_Exercise details_:
The entries that follow should be repeated exactly, with no pictures kept.

[Data supplied Boundary: Start]

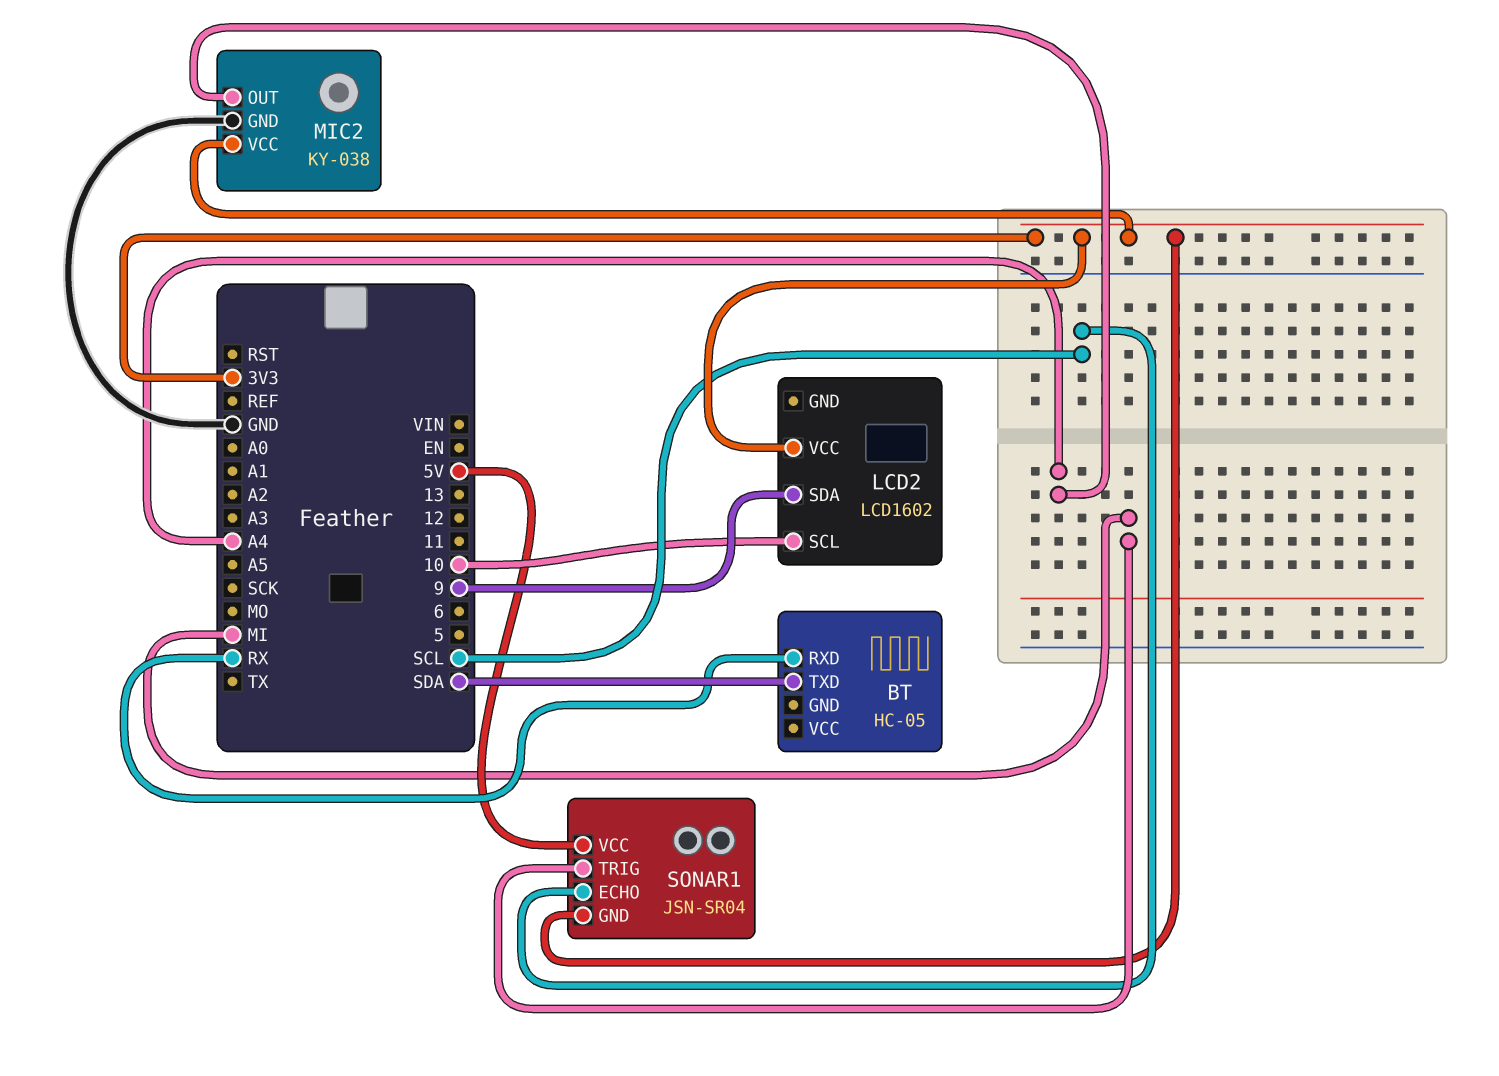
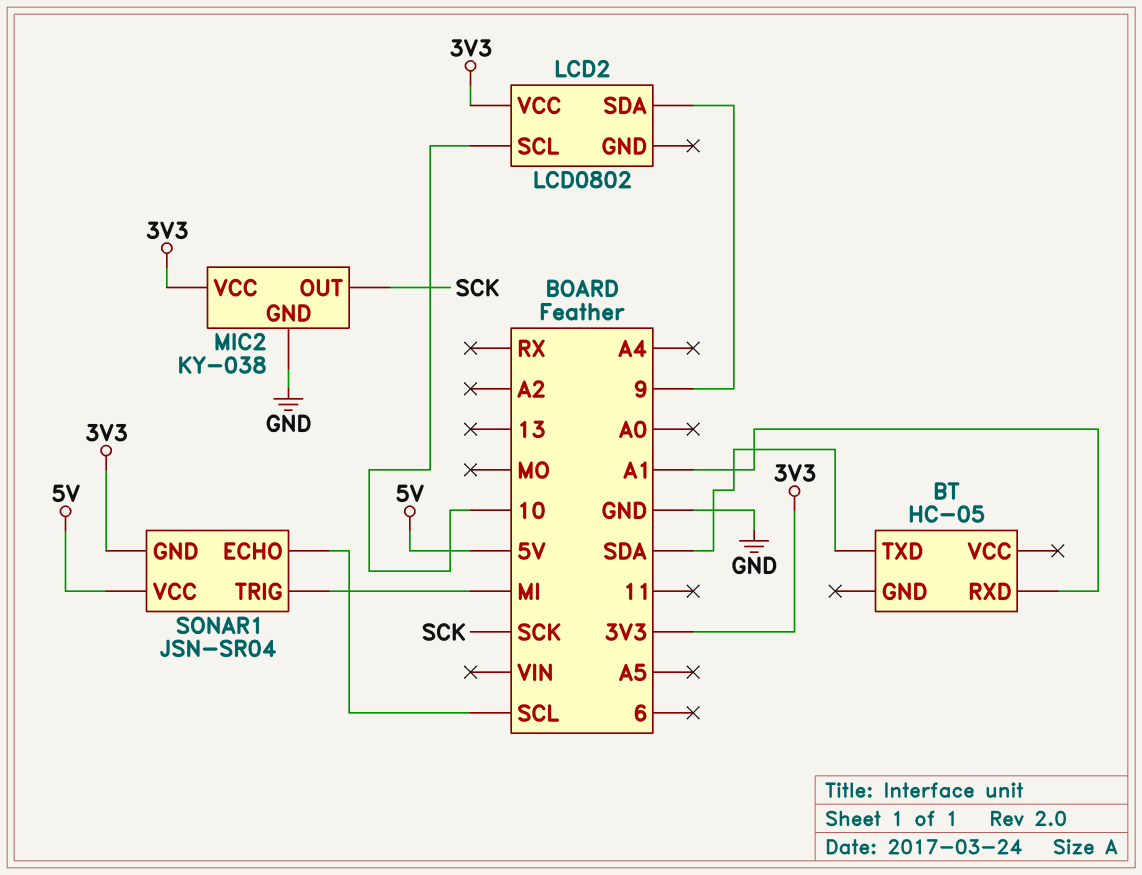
BT pin RXD: RX -> A1
LCD2: LCD1602 -> LCD0802
MIC2 pin OUT: A4 -> SCK

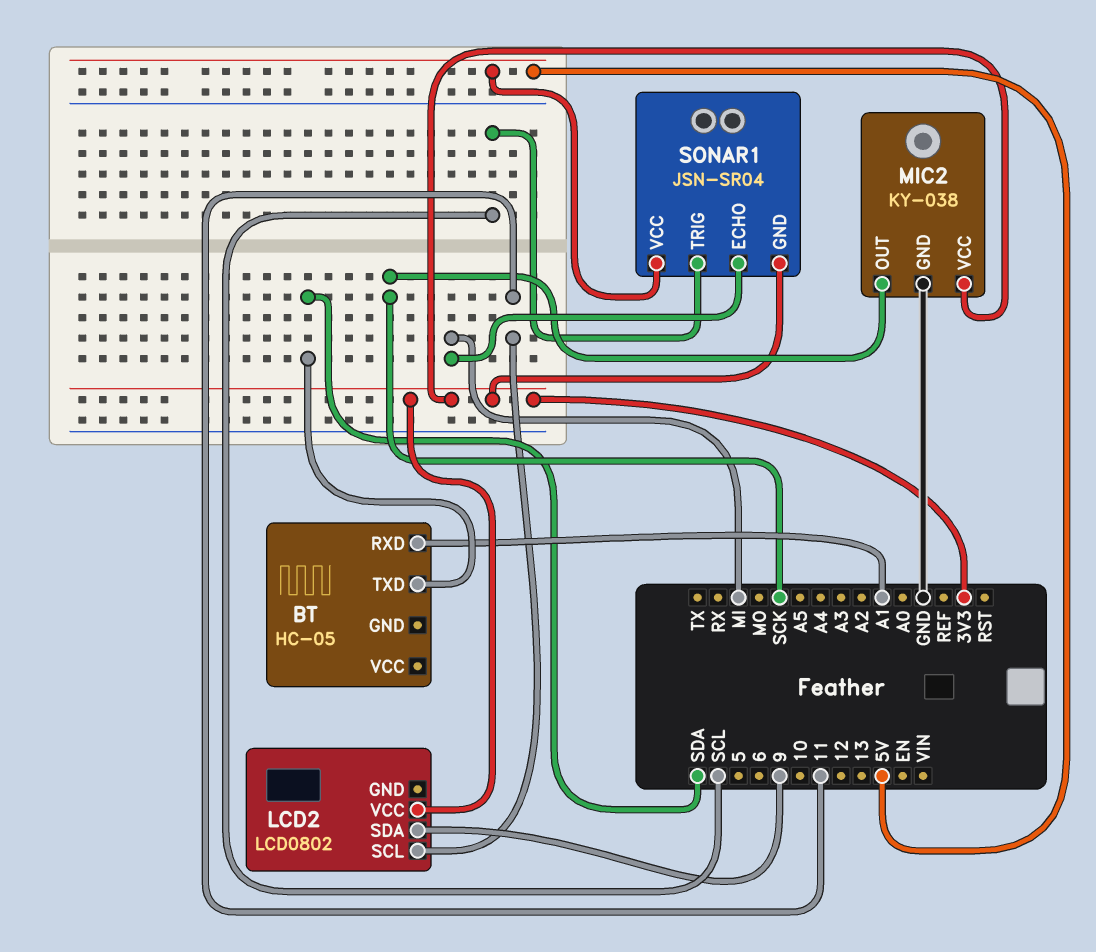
LCD2 pin SCL: 10 -> 11
SONAR1 pin ECHO: SCL -> MI
SONAR1 pin TRIG: MI -> SCL

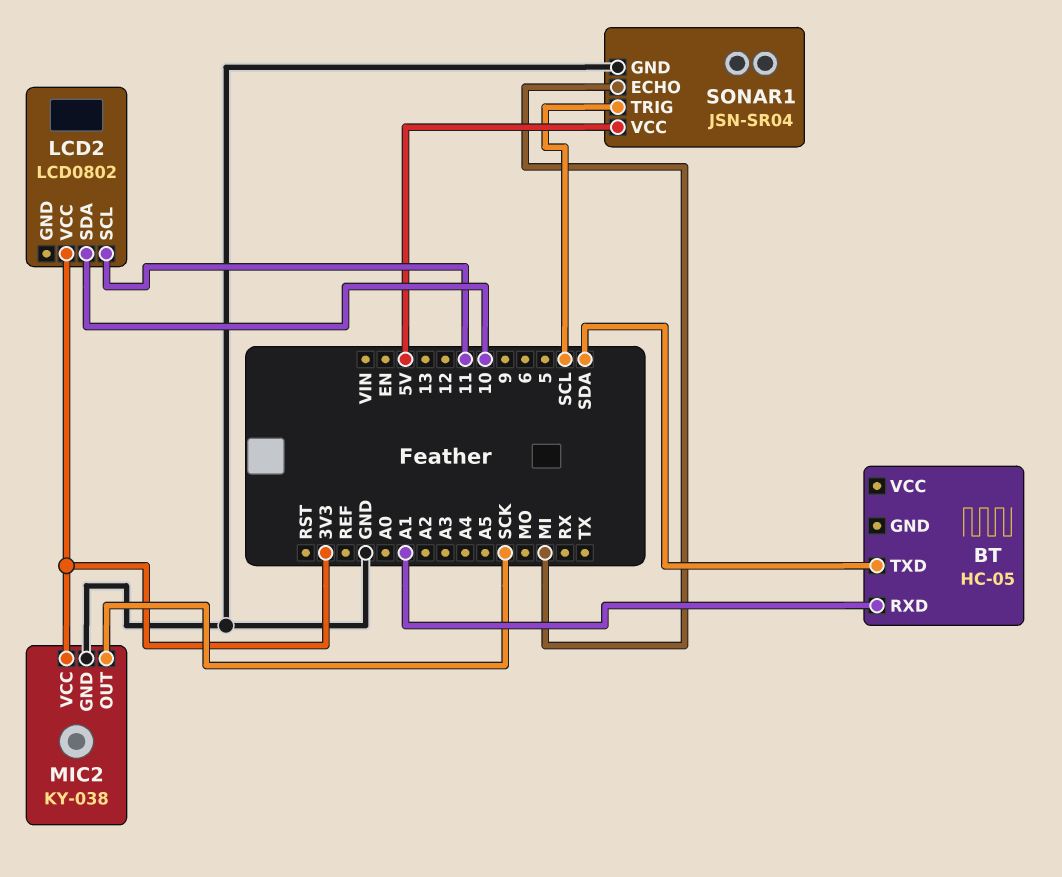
LCD2 pin SDA: 9 -> 10
SONAR1 pin GND: 3V3 -> GND

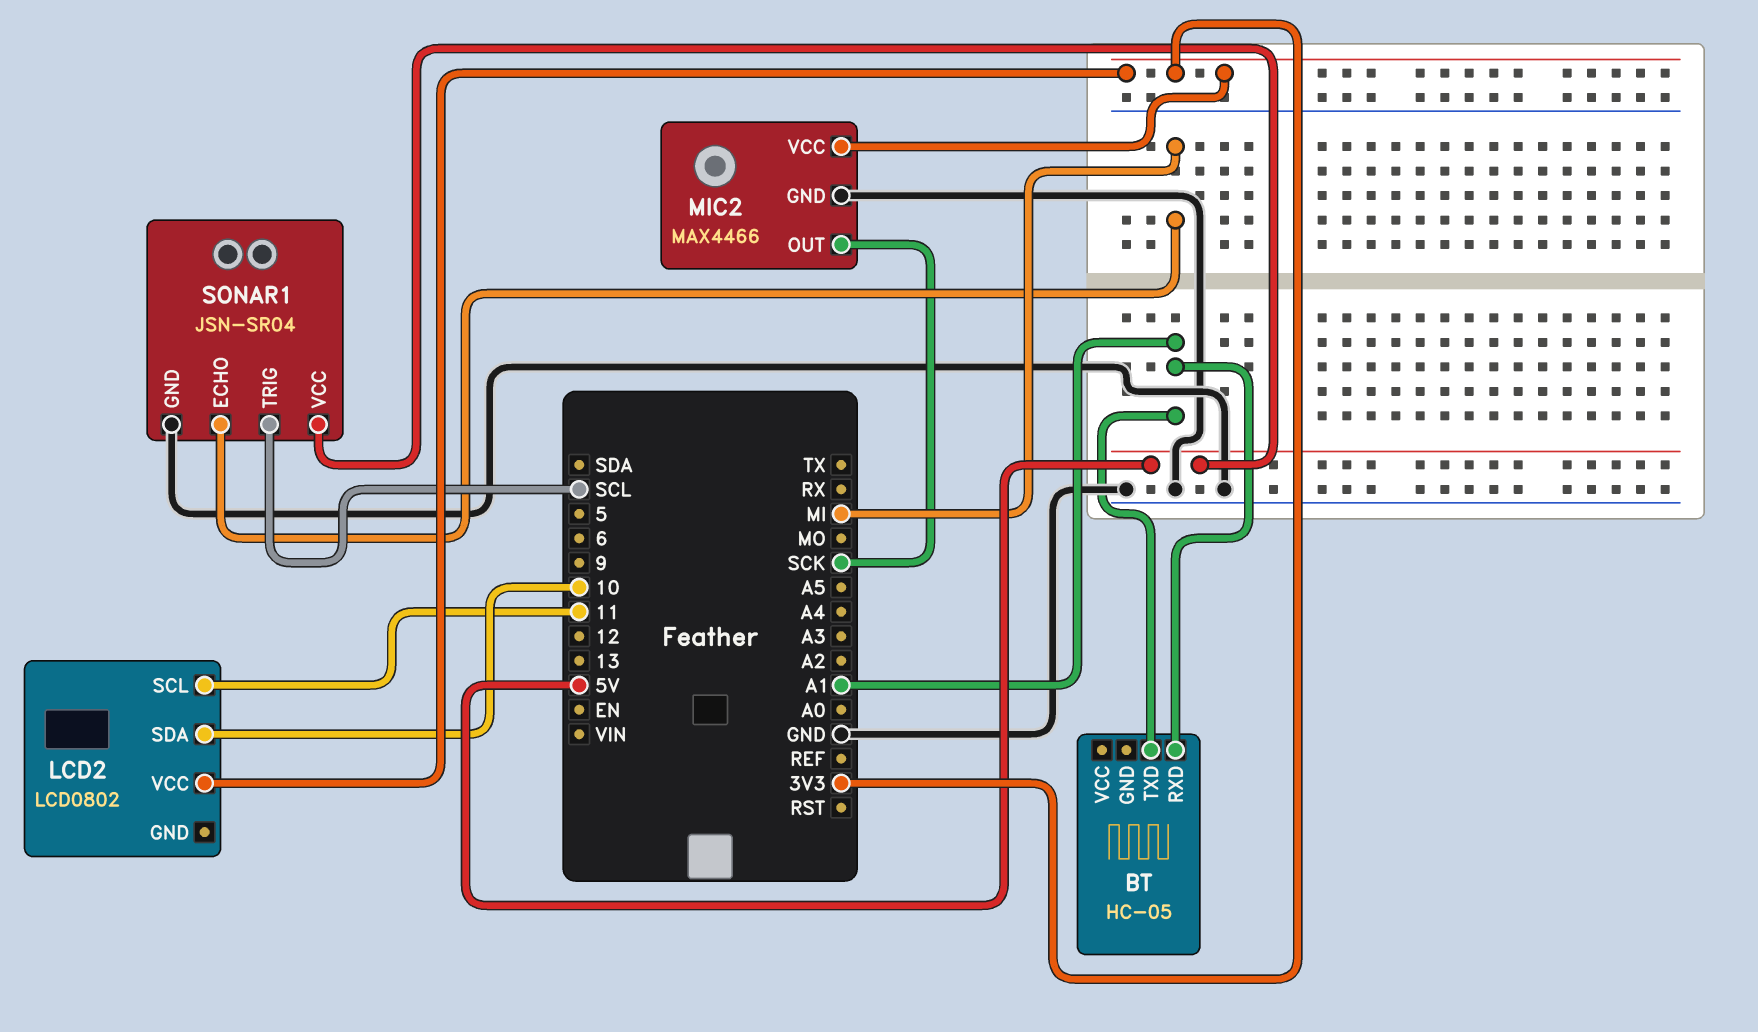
BT pin TXD: SDA -> A1
MIC2: KY-038 -> MAX4466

[Data supplied Boundary: End]

_Written solution_:
BT pin RXD: RX -> A1
LCD2: LCD1602 -> LCD0802
MIC2 pin OUT: A4 -> SCK

LCD2 pin SCL: 10 -> 11
SONAR1 pin ECHO: SCL -> MI
SONAR1 pin TRIG: MI -> SCL

LCD2 pin SDA: 9 -> 10
SONAR1 pin GND: 3V3 -> GND

BT pin TXD: SDA -> A1
MIC2: KY-038 -> MAX4466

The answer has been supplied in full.